ASSIGNMENT: The entries below contain a line with "yellow plane [687,415,801,510]" and a line with "none -> yellow heart [389,567,436,614]". Quote exactly those two lines and all lines between them.

□ □ □ □ □

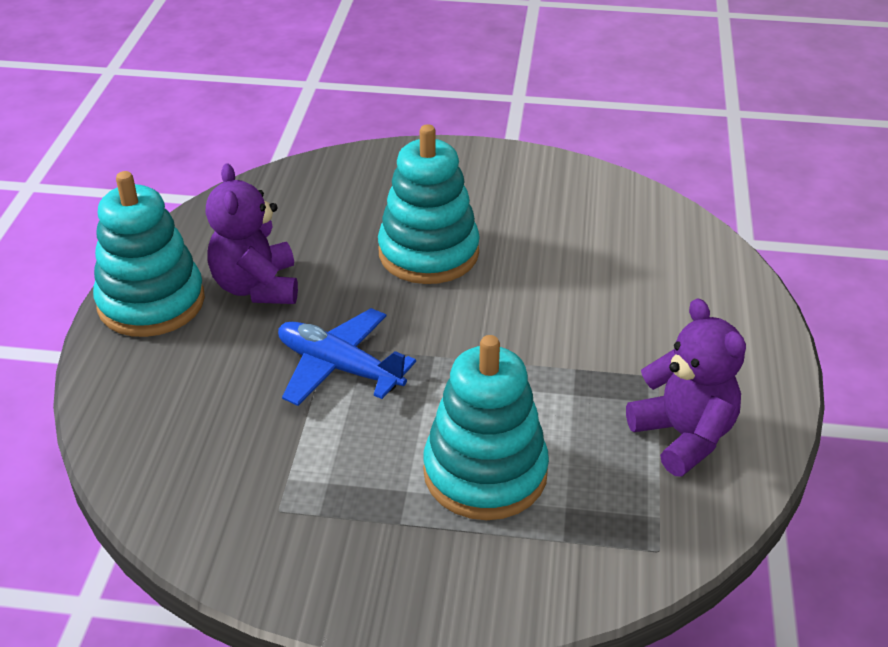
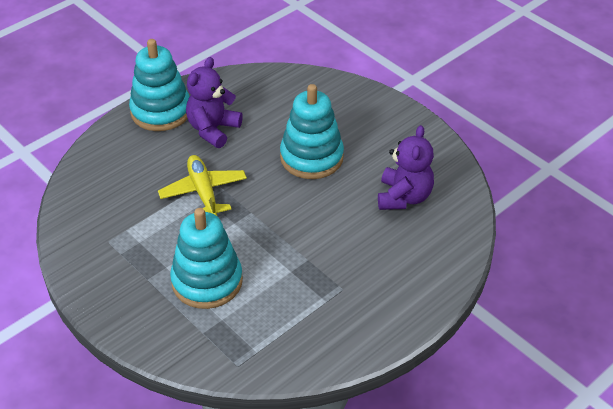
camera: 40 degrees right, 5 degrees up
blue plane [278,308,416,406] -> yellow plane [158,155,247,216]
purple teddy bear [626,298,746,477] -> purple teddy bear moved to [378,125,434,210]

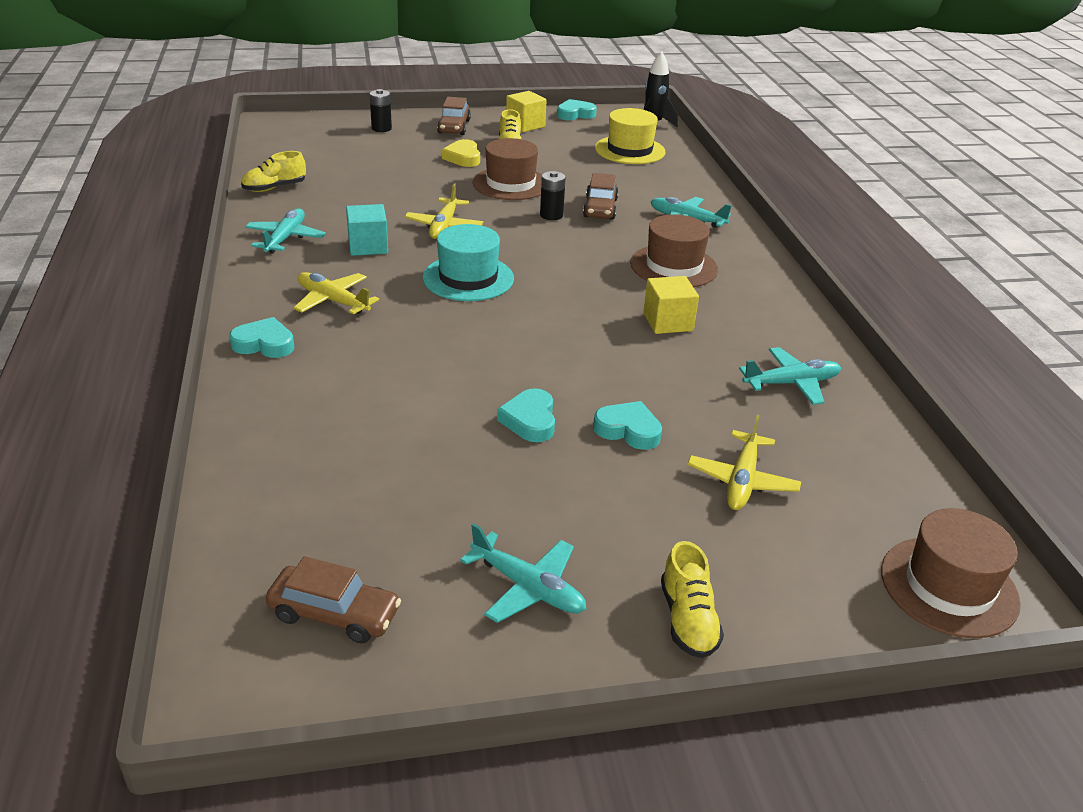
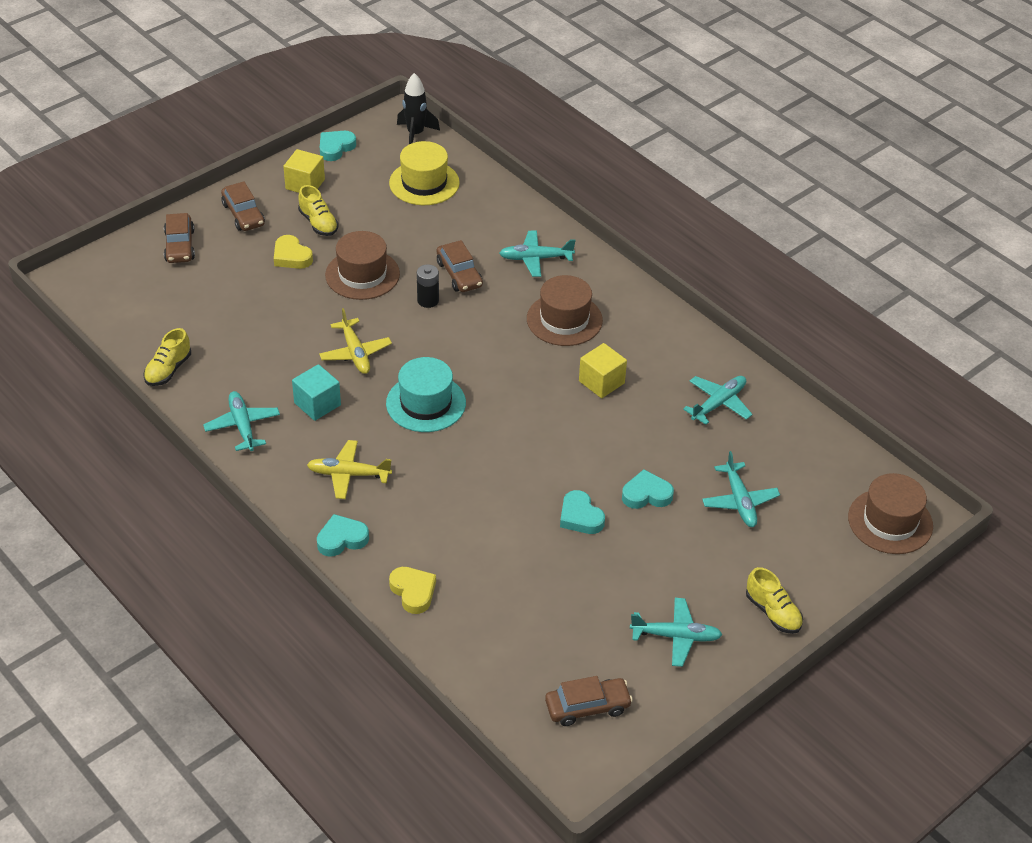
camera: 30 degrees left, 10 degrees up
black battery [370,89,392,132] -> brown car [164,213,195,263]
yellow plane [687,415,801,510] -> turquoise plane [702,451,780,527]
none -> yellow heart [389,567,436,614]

□ □ □ □ □

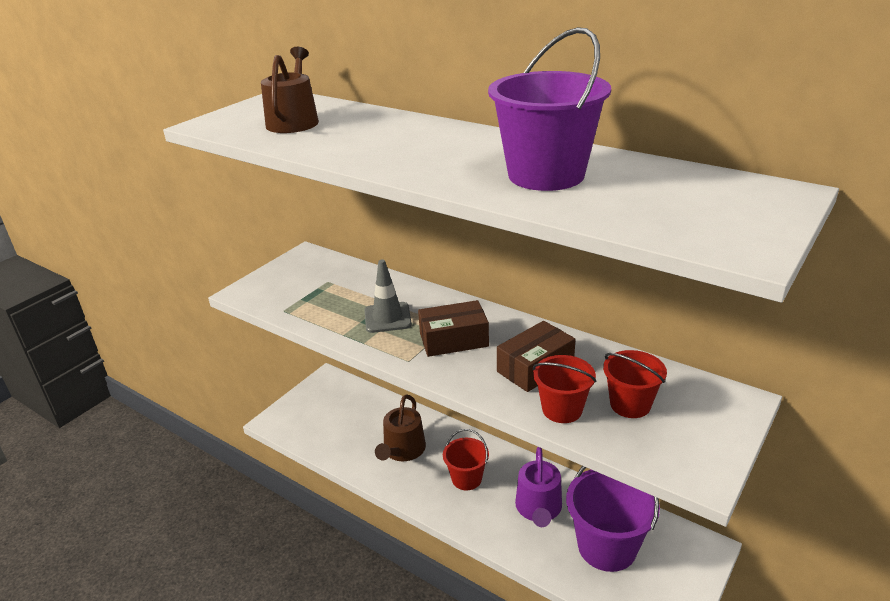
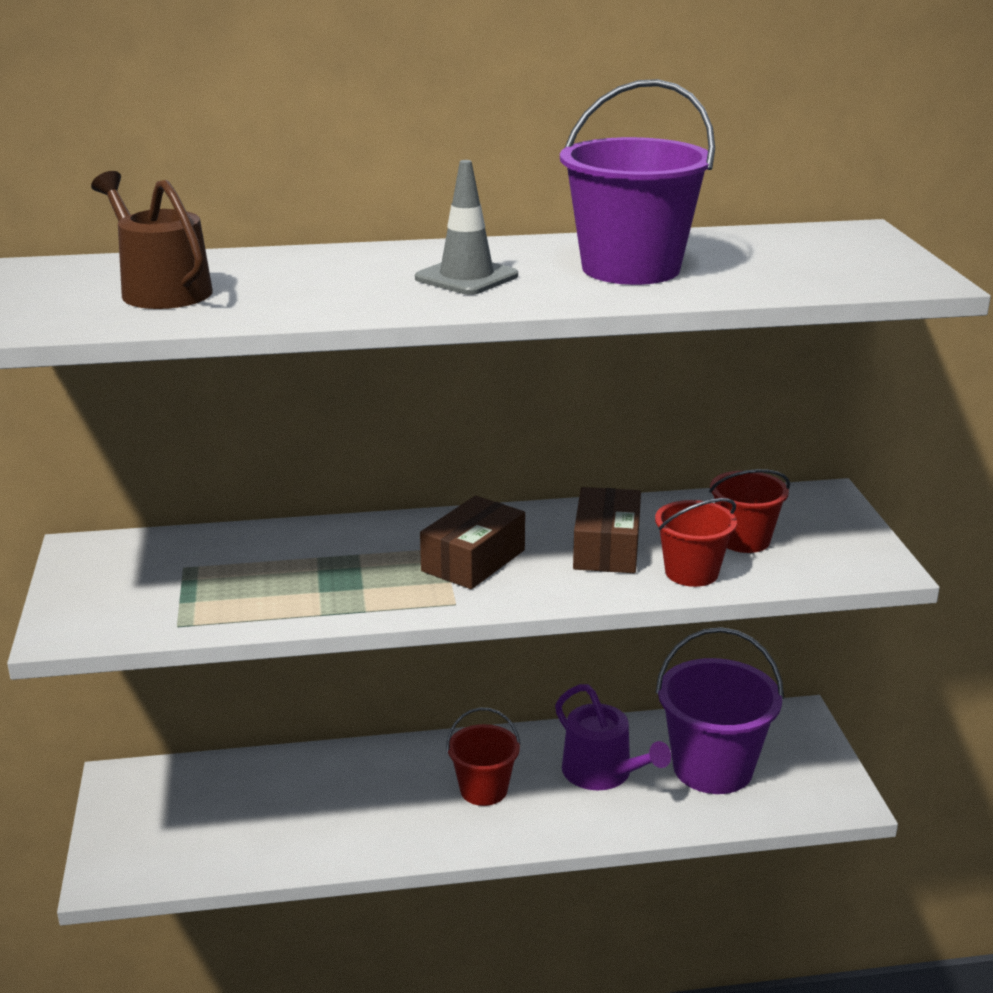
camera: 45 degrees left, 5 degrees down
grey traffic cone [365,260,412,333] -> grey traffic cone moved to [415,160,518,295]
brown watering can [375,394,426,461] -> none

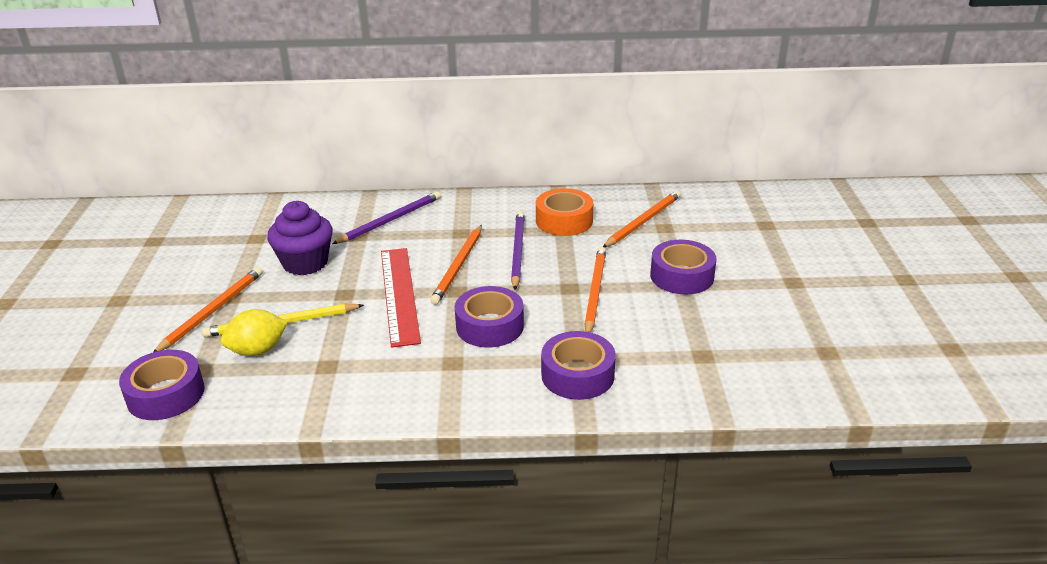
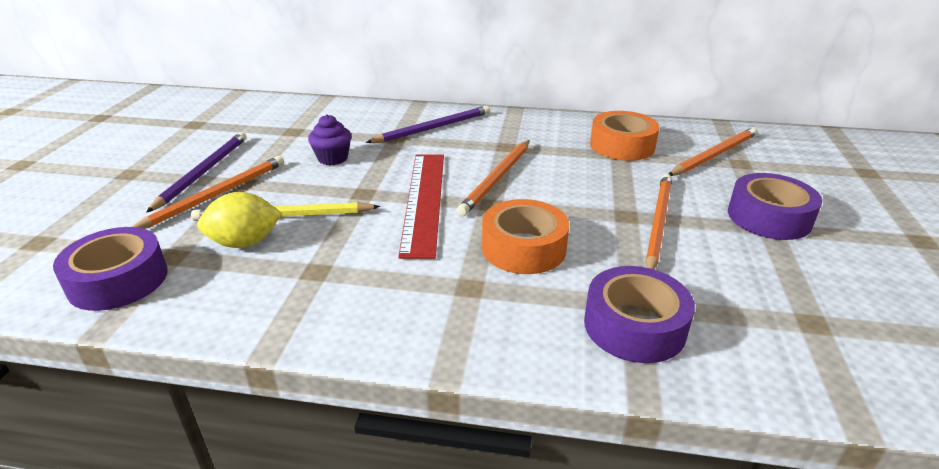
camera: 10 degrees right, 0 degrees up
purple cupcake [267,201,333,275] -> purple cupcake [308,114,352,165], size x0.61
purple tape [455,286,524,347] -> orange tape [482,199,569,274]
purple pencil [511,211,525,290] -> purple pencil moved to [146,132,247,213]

□ □ □ □ □

REPLY:
yellow plane [687,415,801,510] -> turquoise plane [702,451,780,527]
none -> yellow heart [389,567,436,614]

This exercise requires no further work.